Brief » Give only the number of lines in these records that contain the word "dice".

Data section »
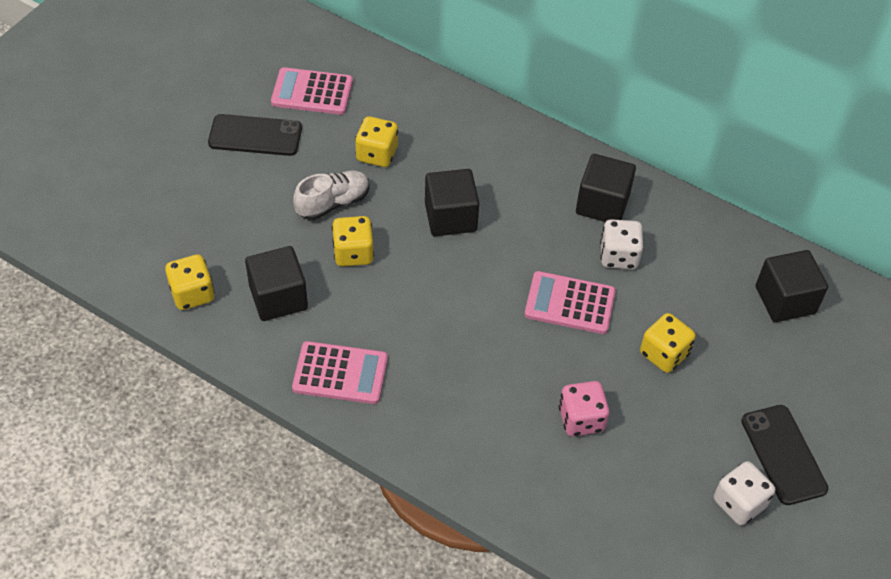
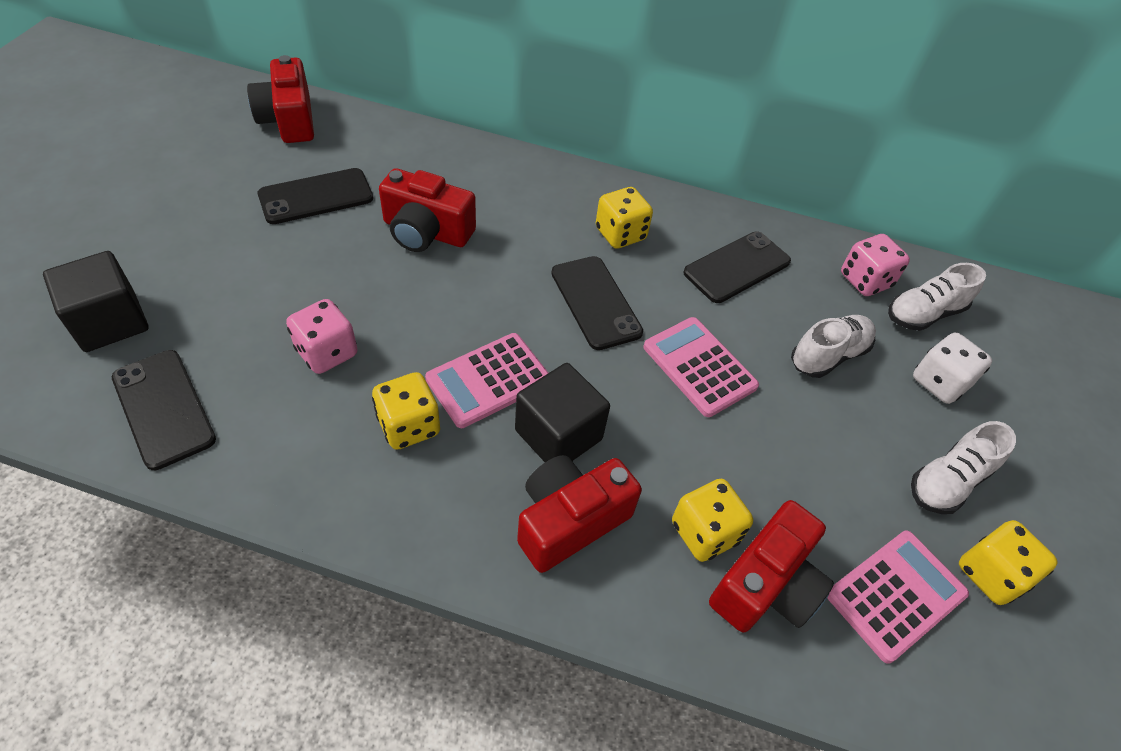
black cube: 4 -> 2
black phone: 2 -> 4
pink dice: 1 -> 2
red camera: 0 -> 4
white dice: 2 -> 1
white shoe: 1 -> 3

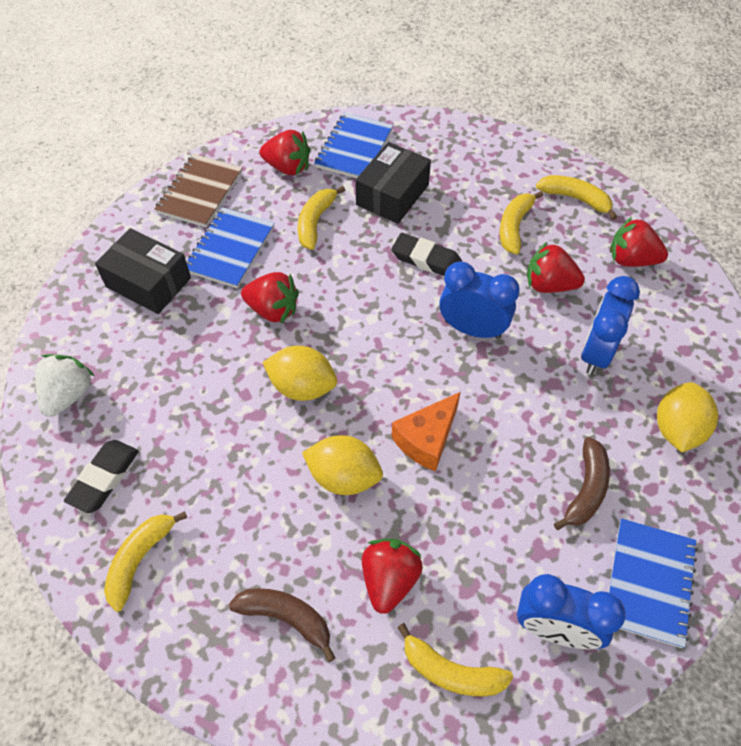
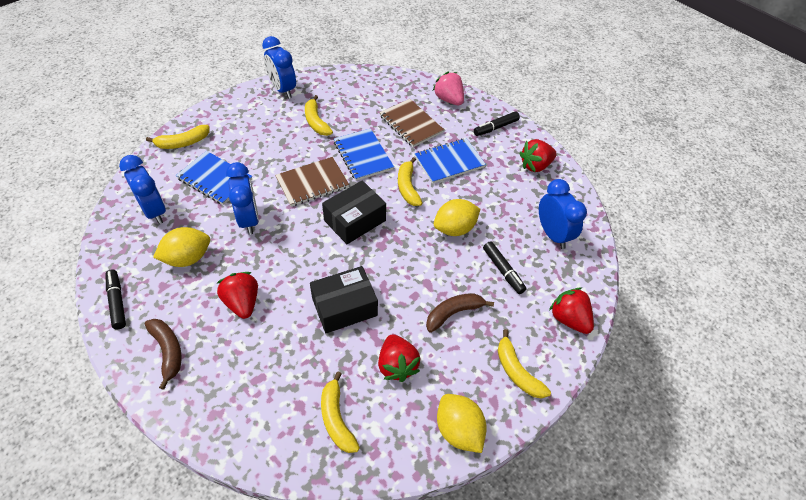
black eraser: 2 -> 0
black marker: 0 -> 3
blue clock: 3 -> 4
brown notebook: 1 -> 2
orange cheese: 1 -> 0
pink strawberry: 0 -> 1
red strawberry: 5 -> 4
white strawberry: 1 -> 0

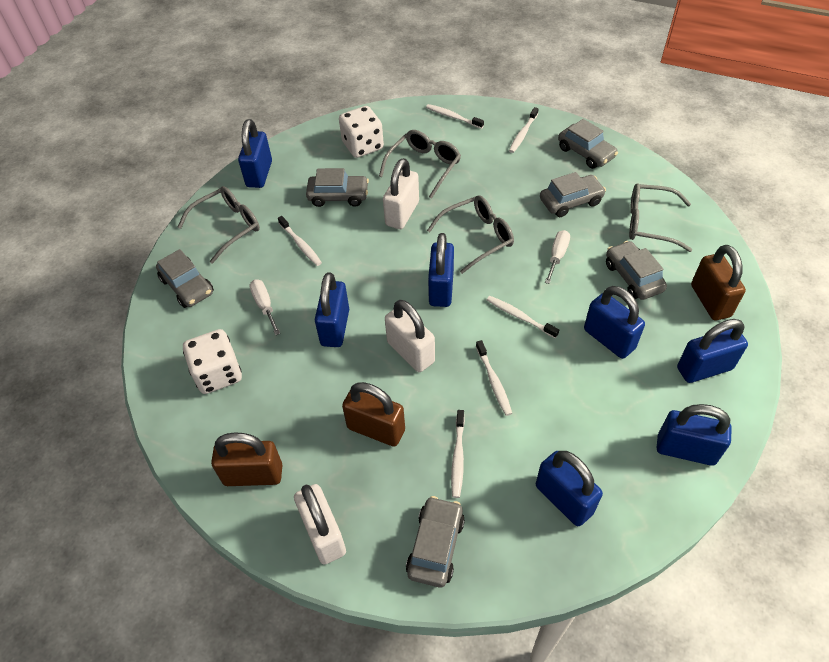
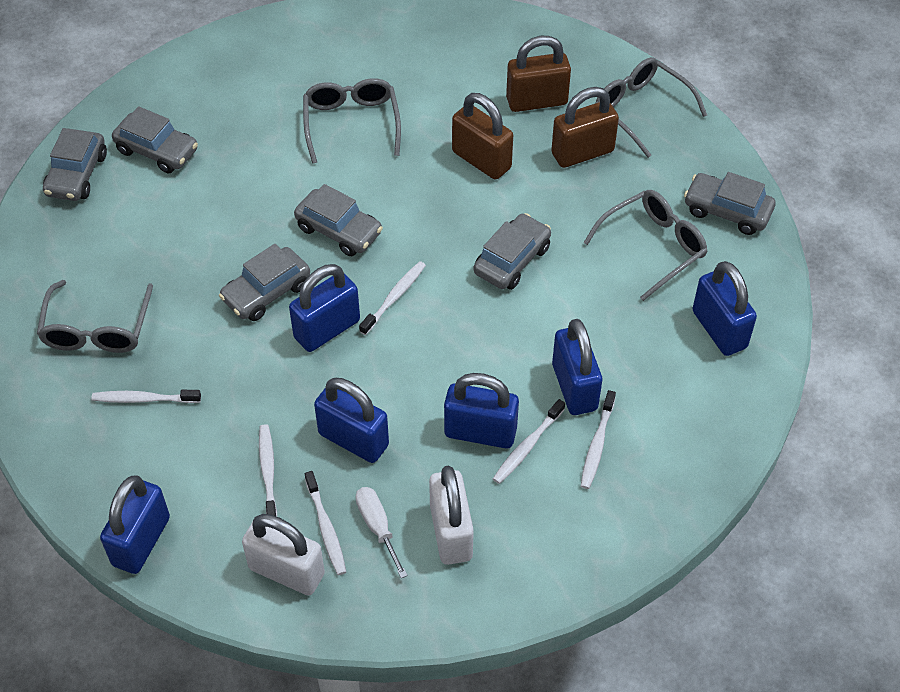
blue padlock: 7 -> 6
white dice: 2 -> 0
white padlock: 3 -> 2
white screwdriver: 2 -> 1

==

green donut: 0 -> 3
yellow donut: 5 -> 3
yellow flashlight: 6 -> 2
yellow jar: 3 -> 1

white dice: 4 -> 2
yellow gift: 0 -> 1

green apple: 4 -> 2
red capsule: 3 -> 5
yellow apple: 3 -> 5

Finished exercise » 4